§ **Try it**:
Within the listing below, the lines to output run from the one containing "none -> purple brick C5:C6 level 1" through the one containing "none -> orange brick K4:K5 level 1"; copy them exactly and nothing else.

-- Stored data follows --

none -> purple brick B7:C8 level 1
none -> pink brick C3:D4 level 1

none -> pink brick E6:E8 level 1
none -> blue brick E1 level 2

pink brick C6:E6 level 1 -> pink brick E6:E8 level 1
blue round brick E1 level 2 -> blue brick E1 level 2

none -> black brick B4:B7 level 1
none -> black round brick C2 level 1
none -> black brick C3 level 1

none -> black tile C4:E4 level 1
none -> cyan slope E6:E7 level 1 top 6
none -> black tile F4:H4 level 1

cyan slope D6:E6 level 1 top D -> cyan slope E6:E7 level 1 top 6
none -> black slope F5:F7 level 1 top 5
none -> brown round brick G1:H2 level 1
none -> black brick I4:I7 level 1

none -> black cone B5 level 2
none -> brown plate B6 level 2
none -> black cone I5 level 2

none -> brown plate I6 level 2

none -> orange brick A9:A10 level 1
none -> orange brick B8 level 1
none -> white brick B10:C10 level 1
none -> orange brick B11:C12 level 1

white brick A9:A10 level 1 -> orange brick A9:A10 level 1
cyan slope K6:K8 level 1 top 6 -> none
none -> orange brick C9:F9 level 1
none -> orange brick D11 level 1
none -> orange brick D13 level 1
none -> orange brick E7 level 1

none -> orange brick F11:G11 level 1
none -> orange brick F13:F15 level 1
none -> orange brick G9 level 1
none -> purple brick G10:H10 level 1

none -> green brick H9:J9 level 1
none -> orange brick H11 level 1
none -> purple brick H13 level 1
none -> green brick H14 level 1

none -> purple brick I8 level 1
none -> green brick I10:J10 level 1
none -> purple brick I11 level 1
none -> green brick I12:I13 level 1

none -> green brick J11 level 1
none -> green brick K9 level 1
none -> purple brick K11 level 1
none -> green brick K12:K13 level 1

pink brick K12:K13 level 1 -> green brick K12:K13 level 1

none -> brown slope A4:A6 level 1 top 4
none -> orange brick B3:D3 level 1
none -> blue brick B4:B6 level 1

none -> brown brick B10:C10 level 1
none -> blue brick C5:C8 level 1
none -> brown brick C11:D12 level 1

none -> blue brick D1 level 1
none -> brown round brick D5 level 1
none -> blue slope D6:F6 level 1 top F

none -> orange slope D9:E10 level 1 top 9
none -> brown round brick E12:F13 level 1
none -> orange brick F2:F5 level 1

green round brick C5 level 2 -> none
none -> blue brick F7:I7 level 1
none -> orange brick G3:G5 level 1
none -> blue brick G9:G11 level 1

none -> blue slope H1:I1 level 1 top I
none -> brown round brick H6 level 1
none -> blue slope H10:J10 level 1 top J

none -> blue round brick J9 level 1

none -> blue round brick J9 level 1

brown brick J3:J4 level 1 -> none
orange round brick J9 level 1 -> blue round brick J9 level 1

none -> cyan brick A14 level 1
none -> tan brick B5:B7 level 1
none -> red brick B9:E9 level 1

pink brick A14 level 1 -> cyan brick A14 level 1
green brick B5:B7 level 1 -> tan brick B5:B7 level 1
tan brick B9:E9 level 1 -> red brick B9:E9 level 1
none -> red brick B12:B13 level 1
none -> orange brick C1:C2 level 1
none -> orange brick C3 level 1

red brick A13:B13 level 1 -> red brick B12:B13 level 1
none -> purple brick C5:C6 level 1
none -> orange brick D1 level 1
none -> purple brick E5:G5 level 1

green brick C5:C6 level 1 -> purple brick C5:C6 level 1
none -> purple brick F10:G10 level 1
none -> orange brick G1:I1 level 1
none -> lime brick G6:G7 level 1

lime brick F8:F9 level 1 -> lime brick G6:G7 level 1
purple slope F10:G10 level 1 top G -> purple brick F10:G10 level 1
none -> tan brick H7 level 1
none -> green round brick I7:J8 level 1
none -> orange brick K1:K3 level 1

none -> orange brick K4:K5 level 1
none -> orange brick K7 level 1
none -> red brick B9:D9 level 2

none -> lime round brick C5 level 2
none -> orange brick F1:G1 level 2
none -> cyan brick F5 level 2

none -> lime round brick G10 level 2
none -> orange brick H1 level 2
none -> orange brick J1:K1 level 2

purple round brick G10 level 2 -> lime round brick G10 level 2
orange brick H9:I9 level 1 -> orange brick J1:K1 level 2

-- Stored data concluded --

§ **Problem solution**:
none -> purple brick C5:C6 level 1
none -> orange brick D1 level 1
none -> purple brick E5:G5 level 1

green brick C5:C6 level 1 -> purple brick C5:C6 level 1
none -> purple brick F10:G10 level 1
none -> orange brick G1:I1 level 1
none -> lime brick G6:G7 level 1

lime brick F8:F9 level 1 -> lime brick G6:G7 level 1
purple slope F10:G10 level 1 top G -> purple brick F10:G10 level 1
none -> tan brick H7 level 1
none -> green round brick I7:J8 level 1
none -> orange brick K1:K3 level 1

none -> orange brick K4:K5 level 1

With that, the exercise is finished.